# Problem details
Identify each line of the listing below that contains the string "clef" and copy those lines.

# Supplied entries

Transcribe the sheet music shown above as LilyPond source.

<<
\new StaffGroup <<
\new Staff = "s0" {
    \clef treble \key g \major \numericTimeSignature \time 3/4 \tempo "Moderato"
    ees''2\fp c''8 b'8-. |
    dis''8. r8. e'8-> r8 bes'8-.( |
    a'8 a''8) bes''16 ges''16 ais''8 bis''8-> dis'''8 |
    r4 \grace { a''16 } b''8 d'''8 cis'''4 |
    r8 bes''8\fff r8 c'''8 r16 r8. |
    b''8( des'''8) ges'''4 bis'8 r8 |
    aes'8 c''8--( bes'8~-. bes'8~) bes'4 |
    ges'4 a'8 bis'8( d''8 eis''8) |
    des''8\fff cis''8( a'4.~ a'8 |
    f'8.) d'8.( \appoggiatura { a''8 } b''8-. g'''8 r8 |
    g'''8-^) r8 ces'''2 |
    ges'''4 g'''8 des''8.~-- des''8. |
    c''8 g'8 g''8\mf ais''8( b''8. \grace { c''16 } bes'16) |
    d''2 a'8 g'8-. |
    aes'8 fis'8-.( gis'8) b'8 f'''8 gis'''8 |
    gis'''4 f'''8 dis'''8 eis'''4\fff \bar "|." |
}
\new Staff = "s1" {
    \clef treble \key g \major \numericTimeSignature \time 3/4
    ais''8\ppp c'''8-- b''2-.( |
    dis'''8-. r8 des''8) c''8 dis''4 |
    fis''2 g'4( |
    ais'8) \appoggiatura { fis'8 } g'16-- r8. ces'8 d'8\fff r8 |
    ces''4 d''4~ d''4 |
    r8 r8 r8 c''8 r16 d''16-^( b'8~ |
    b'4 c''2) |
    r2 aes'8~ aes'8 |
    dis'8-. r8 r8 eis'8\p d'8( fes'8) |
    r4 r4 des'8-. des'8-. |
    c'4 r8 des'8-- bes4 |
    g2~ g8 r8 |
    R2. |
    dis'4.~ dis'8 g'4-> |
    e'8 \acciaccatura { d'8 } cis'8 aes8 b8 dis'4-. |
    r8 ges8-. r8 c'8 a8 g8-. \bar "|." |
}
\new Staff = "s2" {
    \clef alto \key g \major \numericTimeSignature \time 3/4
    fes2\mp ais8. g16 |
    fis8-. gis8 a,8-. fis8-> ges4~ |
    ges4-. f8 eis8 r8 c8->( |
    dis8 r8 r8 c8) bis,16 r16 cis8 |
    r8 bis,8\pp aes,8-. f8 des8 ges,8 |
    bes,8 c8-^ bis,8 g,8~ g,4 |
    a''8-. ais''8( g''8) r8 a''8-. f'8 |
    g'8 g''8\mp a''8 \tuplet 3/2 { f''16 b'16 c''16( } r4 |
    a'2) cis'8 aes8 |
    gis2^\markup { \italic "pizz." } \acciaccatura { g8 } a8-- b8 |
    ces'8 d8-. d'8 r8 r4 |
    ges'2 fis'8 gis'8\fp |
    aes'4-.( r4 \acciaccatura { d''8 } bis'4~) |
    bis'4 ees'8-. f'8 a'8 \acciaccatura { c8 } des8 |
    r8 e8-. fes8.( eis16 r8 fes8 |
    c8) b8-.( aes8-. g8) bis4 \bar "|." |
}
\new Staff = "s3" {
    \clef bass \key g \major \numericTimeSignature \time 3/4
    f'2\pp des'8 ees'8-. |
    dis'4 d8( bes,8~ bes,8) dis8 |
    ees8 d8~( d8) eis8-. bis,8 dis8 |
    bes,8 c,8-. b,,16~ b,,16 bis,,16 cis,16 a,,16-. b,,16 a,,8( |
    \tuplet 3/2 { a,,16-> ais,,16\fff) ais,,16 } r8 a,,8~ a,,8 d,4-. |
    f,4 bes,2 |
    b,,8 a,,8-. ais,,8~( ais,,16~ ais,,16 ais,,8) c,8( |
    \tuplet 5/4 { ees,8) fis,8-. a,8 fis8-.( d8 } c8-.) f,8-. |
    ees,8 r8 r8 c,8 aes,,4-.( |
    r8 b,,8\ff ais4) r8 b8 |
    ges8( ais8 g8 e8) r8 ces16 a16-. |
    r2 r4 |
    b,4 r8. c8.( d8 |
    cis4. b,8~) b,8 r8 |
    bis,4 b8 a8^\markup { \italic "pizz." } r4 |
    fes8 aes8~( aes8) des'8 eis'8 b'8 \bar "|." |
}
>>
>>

# Reply to the task
    \clef treble \key g \major \numericTimeSignature \time 3/4 \tempo "Moderato"
    \clef treble \key g \major \numericTimeSignature \time 3/4
    \clef alto \key g \major \numericTimeSignature \time 3/4
    \clef bass \key g \major \numericTimeSignature \time 3/4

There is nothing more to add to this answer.